_Try it_:
Copy exactly the stretch of data below from the line with "(635, 291) = (443, 238): none -> blue brush" through the line with "camera: 90 degrees left, 15 degrees down", including both of those lines.
═════ Material for this task
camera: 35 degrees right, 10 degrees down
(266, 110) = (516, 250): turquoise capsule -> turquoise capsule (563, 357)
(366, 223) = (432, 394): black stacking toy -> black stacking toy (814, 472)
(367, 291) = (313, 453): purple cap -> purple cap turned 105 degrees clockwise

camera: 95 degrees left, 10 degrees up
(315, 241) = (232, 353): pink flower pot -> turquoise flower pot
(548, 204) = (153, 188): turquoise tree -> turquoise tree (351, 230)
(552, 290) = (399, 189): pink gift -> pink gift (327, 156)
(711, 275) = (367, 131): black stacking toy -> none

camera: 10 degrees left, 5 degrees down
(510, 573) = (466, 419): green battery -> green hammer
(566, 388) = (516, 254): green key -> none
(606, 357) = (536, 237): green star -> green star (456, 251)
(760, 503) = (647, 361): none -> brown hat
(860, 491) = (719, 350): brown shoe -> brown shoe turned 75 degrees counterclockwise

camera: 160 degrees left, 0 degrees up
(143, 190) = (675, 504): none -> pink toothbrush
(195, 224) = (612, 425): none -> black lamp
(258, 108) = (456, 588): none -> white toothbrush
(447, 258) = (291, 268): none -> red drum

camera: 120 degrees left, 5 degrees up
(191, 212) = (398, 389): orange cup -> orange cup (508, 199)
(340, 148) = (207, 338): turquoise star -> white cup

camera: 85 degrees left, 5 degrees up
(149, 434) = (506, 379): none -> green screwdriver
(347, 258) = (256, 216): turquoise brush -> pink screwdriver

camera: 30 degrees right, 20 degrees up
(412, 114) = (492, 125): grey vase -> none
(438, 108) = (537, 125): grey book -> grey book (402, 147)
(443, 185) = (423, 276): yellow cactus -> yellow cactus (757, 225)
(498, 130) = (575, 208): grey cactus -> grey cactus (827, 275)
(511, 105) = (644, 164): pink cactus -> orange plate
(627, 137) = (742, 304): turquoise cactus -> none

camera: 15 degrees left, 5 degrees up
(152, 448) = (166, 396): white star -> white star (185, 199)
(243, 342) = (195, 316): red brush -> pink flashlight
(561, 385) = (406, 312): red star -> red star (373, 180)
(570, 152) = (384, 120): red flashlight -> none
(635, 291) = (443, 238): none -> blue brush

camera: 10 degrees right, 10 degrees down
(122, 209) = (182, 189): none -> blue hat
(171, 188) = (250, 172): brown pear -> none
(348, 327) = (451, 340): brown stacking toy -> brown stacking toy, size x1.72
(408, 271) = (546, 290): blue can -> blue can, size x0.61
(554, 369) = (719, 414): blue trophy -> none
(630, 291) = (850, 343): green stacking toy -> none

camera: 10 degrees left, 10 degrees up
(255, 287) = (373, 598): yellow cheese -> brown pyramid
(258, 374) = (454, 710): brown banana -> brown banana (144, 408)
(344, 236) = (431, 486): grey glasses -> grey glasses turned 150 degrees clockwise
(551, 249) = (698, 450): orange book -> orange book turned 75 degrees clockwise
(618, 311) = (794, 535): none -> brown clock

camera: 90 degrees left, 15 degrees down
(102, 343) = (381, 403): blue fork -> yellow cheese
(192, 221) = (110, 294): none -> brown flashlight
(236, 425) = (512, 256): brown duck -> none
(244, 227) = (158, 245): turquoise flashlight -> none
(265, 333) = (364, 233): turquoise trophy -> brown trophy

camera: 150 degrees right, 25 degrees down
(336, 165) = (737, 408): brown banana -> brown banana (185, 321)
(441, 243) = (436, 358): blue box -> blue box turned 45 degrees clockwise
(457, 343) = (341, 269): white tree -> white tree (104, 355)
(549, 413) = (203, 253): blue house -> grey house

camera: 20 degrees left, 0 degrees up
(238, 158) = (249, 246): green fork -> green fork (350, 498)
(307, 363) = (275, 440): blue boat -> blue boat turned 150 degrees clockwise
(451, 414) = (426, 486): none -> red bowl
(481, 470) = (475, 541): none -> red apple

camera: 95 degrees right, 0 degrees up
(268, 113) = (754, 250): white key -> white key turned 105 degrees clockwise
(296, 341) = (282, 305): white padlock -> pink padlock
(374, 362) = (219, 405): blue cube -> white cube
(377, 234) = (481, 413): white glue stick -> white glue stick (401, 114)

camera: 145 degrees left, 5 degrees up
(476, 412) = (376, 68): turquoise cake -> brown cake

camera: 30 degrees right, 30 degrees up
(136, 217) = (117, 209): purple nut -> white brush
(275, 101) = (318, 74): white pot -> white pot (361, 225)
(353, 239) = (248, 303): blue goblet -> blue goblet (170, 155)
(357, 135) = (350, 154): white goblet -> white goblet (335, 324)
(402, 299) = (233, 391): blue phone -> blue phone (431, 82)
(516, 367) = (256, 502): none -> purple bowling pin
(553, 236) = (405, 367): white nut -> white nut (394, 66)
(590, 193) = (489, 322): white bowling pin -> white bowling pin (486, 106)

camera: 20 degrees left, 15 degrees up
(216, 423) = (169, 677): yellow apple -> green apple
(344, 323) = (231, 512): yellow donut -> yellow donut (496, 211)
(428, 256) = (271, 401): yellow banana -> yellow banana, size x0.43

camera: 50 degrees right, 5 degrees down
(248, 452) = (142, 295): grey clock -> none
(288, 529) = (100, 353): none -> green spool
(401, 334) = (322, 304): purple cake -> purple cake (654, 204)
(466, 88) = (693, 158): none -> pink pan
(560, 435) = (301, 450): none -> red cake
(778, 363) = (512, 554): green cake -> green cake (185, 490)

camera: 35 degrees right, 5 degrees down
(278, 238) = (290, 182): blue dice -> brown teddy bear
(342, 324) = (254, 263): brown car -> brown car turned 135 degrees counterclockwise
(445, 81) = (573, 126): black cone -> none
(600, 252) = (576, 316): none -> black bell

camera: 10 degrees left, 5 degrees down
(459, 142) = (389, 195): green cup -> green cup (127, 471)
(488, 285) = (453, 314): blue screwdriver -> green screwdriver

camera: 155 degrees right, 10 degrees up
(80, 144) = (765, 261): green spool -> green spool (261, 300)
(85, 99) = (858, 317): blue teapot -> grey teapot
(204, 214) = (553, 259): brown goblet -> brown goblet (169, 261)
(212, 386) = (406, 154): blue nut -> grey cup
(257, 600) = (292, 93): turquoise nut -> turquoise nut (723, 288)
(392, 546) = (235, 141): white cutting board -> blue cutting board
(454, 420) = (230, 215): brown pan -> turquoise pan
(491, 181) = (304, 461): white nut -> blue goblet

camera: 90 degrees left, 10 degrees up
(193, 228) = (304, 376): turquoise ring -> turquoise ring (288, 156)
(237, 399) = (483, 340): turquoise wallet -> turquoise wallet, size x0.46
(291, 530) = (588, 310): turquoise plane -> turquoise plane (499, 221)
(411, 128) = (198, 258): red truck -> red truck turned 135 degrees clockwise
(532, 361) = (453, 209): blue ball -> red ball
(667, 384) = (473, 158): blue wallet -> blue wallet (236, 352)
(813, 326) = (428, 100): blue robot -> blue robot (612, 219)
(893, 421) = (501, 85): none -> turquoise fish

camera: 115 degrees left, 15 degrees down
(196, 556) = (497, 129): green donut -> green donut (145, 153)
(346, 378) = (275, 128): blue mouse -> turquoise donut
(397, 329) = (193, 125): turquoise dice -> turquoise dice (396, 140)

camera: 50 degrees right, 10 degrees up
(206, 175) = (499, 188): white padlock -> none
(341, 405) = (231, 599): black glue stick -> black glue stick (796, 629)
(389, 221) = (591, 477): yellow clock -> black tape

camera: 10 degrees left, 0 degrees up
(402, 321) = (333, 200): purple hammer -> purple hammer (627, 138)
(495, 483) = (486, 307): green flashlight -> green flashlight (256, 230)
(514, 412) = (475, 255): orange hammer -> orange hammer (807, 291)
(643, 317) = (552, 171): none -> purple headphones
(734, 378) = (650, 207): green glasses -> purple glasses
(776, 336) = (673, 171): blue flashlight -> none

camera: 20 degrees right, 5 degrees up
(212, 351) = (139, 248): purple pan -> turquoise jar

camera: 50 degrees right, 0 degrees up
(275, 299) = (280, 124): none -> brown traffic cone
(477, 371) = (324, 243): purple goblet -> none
══════════
_Exercise output_:
(635, 291) = (443, 238): none -> blue brush

camera: 10 degrees right, 10 degrees down
(122, 209) = (182, 189): none -> blue hat
(171, 188) = (250, 172): brown pear -> none
(348, 327) = (451, 340): brown stacking toy -> brown stacking toy, size x1.72
(408, 271) = (546, 290): blue can -> blue can, size x0.61
(554, 369) = (719, 414): blue trophy -> none
(630, 291) = (850, 343): green stacking toy -> none

camera: 10 degrees left, 10 degrees up
(255, 287) = (373, 598): yellow cheese -> brown pyramid
(258, 374) = (454, 710): brown banana -> brown banana (144, 408)
(344, 236) = (431, 486): grey glasses -> grey glasses turned 150 degrees clockwise
(551, 249) = (698, 450): orange book -> orange book turned 75 degrees clockwise
(618, 311) = (794, 535): none -> brown clock

camera: 90 degrees left, 15 degrees down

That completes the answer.